■ **THE TASK**: From the first line to the last, retype the records exactly and skip the pictures.

■ **RECORDED DATA**:
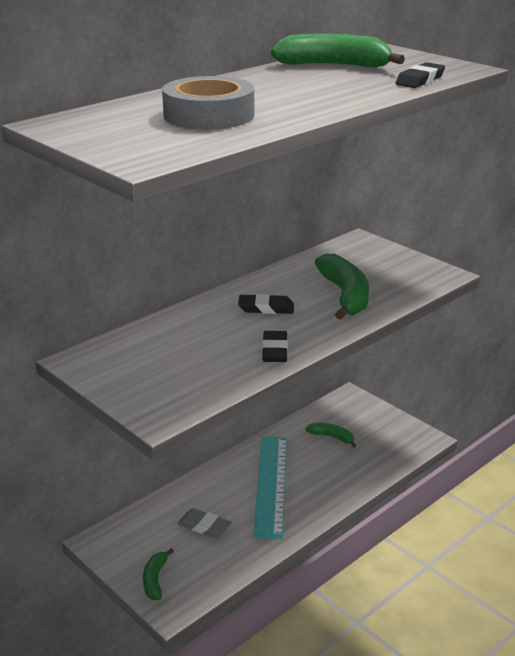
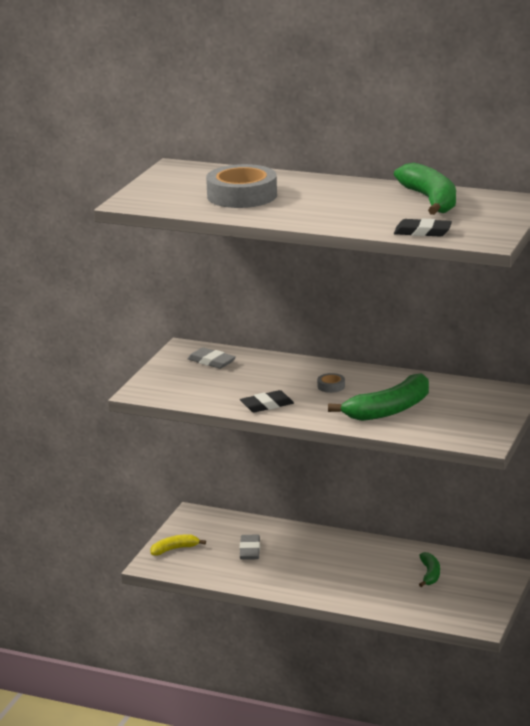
camera: 65 degrees right, 5 degrees down
(132, 354) = (211, 361): none -> grey eraser
(155, 579) = (174, 549): green banana -> yellow banana
(266, 308) = (331, 386): black eraser -> grey tape
(271, 484) = (330, 564): turquoise ruler -> none

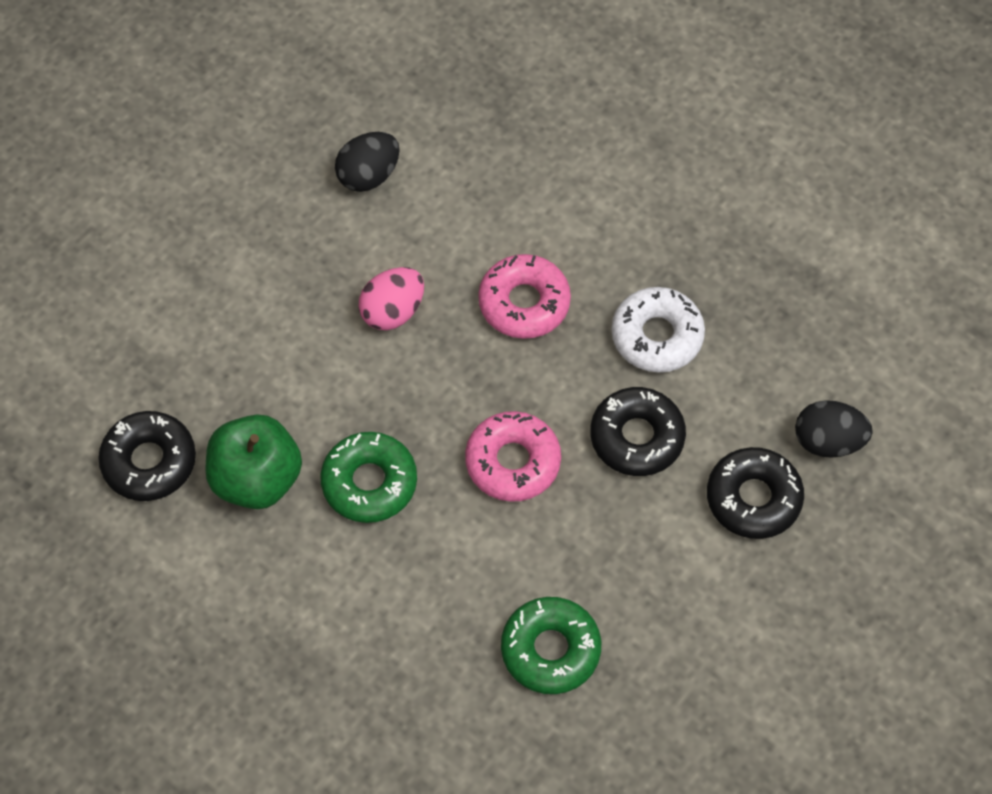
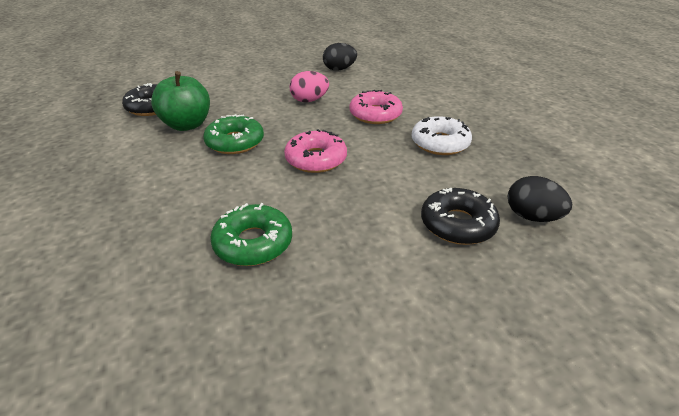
camera: 30 degrees right, 25 degrees down
(637, 437) = (397, 173): black donut -> none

■ **SOLVED PROBLEM**:
camera: 65 degrees right, 5 degrees down
(132, 354) = (211, 361): none -> grey eraser
(155, 579) = (174, 549): green banana -> yellow banana
(266, 308) = (331, 386): black eraser -> grey tape
(271, 484) = (330, 564): turquoise ruler -> none

camera: 30 degrees right, 25 degrees down
(637, 437) = (397, 173): black donut -> none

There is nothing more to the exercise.